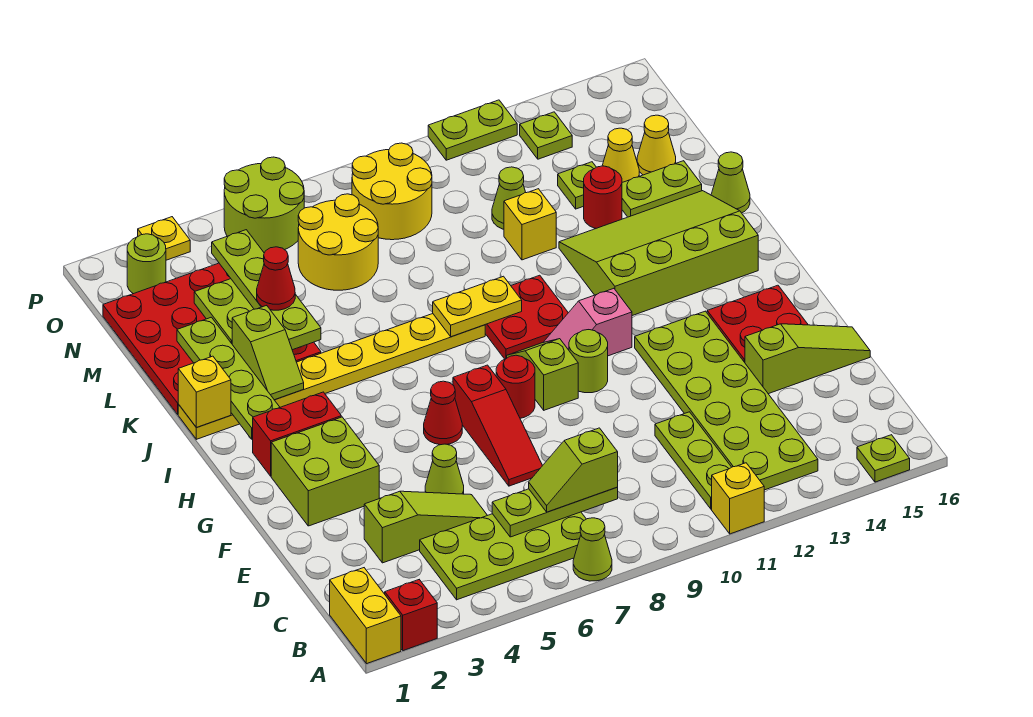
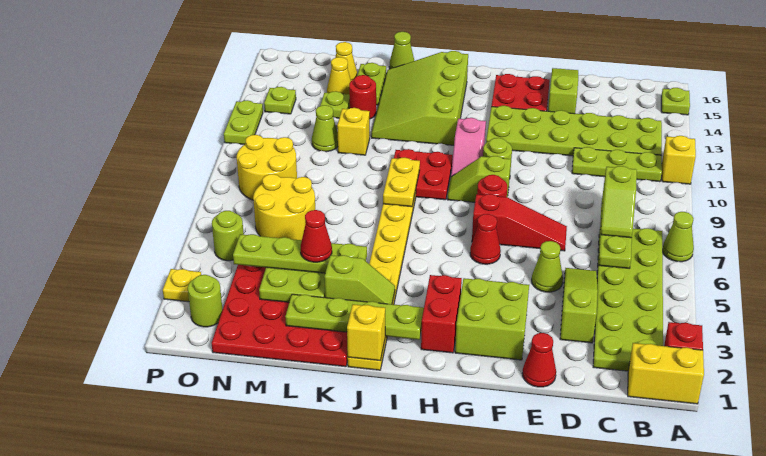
lime plate B4:C7 level 1 -> lime plate B2:C7 level 1
none -> red cone E1 level 1
lime round brick O5:P6 level 1 -> lime round brick O5 level 1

What is being asked:
When you restate the listing, keep every word as it is and drop the pictures.

Output below:
lime plate B4:C7 level 1 -> lime plate B2:C7 level 1
none -> red cone E1 level 1
lime round brick O5:P6 level 1 -> lime round brick O5 level 1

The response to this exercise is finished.